#### Given records
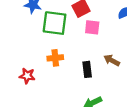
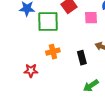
pink square: (92, 27) -> (91, 18), moved

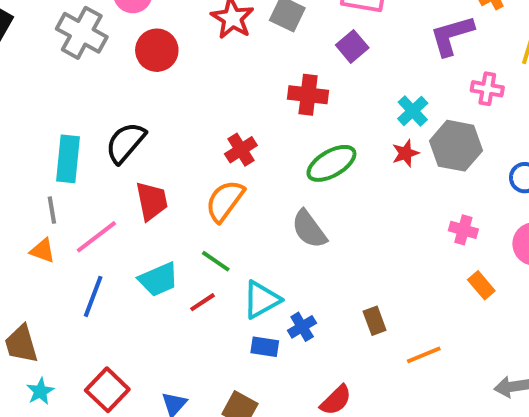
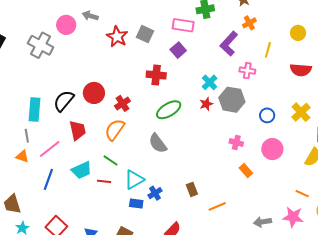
purple L-shape: (452, 35) -> (229, 44), turned -30
red circle: (157, 50) -> (94, 93), moved
red line: (202, 302) -> (104, 181), turned 40

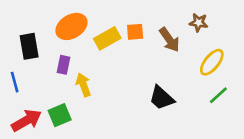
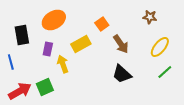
orange square: (135, 32) -> (102, 24), turned -32
yellow rectangle: (107, 38) -> (81, 44), moved
brown arrow: (169, 40) -> (121, 44), moved

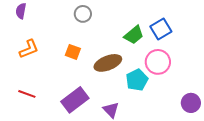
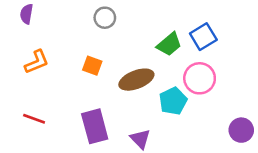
purple rectangle: (75, 100) -> (95, 126), turned -68

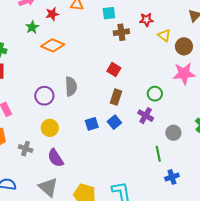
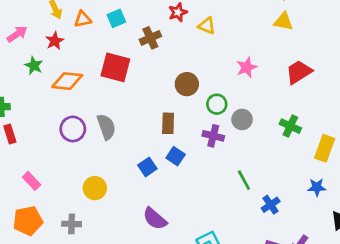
########
▶ Activity: Could you set down nothing but the lines from the one containing "red circle: (157, 50) -> (94, 93), moved" through the last line of the records above, both ends included, exactly as given and free of pictures?

▶ Answer to the exercise:
red circle: (157, 50) -> (94, 93), moved
red line: (202, 302) -> (104, 181), turned 40

orange square: (135, 32) -> (102, 24), turned -32
yellow rectangle: (107, 38) -> (81, 44), moved
brown arrow: (169, 40) -> (121, 44), moved

purple rectangle: (75, 100) -> (95, 126), turned -68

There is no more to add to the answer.